■ **Given task**:
Quote the data word for word from its first line through the line containing "II [39, 134]", including both of those lines.
▼
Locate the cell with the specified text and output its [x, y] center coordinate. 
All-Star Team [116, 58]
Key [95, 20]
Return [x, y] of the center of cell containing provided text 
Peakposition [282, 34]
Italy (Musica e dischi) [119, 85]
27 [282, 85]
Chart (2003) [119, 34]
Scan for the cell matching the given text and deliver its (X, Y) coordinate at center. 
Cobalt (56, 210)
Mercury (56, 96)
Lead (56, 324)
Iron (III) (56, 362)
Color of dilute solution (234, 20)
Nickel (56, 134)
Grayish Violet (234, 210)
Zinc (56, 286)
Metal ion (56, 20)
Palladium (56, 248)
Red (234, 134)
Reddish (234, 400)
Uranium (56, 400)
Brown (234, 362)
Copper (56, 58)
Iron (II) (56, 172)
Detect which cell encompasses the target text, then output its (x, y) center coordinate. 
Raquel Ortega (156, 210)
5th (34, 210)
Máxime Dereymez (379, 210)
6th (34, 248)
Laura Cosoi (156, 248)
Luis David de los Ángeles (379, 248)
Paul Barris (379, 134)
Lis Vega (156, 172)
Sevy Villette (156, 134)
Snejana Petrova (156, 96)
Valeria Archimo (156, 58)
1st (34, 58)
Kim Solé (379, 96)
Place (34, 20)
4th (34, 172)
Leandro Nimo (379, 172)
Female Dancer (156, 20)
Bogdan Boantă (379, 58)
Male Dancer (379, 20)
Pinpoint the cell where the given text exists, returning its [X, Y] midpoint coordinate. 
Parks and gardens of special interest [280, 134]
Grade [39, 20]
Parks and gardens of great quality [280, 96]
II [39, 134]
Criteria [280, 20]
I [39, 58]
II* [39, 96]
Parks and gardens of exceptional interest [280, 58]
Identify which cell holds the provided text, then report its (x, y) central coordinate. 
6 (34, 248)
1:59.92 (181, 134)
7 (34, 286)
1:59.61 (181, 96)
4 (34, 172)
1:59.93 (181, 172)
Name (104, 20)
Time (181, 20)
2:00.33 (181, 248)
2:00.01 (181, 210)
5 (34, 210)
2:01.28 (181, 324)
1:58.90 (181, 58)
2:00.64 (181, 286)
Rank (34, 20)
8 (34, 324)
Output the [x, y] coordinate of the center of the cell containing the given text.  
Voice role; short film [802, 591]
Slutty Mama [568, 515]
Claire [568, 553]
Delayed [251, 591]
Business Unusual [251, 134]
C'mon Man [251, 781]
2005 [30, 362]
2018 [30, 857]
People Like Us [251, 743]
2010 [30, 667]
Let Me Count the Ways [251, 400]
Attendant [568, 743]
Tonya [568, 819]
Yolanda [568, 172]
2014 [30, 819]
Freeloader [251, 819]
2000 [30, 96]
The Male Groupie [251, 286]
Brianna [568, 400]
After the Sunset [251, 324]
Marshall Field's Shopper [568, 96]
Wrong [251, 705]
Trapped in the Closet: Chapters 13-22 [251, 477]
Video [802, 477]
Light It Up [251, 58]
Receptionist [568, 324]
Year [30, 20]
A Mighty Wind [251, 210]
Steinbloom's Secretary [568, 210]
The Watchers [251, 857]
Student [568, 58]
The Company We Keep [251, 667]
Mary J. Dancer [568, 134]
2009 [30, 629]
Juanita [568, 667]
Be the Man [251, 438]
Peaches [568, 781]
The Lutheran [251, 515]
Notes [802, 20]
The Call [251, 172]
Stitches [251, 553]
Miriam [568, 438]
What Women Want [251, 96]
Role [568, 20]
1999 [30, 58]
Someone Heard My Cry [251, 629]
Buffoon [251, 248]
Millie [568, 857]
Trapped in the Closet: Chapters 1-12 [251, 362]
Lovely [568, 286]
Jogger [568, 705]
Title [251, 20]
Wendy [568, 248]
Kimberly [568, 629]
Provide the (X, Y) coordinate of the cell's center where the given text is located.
▲
■ **Solution to this exercise**:
Locate the cell with the specified text and output its [x, y] center coordinate. 
All-Star Team [116, 58]
Key [95, 20]
Return [x, y] of the center of cell containing provided text 
Peakposition [282, 34]
Italy (Musica e dischi) [119, 85]
27 [282, 85]
Chart (2003) [119, 34]
Scan for the cell matching the given text and deliver its (X, Y) coordinate at center. 
Cobalt (56, 210)
Mercury (56, 96)
Lead (56, 324)
Iron (III) (56, 362)
Color of dilute solution (234, 20)
Nickel (56, 134)
Grayish Violet (234, 210)
Zinc (56, 286)
Metal ion (56, 20)
Palladium (56, 248)
Red (234, 134)
Reddish (234, 400)
Uranium (56, 400)
Brown (234, 362)
Copper (56, 58)
Iron (II) (56, 172)
Detect which cell encompasses the target text, then output its (x, y) center coordinate. 
Raquel Ortega (156, 210)
5th (34, 210)
Máxime Dereymez (379, 210)
6th (34, 248)
Laura Cosoi (156, 248)
Luis David de los Ángeles (379, 248)
Paul Barris (379, 134)
Lis Vega (156, 172)
Sevy Villette (156, 134)
Snejana Petrova (156, 96)
Valeria Archimo (156, 58)
1st (34, 58)
Kim Solé (379, 96)
Place (34, 20)
4th (34, 172)
Leandro Nimo (379, 172)
Female Dancer (156, 20)
Bogdan Boantă (379, 58)
Male Dancer (379, 20)
Pinpoint the cell where the given text exists, returning its [X, Y] midpoint coordinate. 
Parks and gardens of special interest [280, 134]
Grade [39, 20]
Parks and gardens of great quality [280, 96]
II [39, 134]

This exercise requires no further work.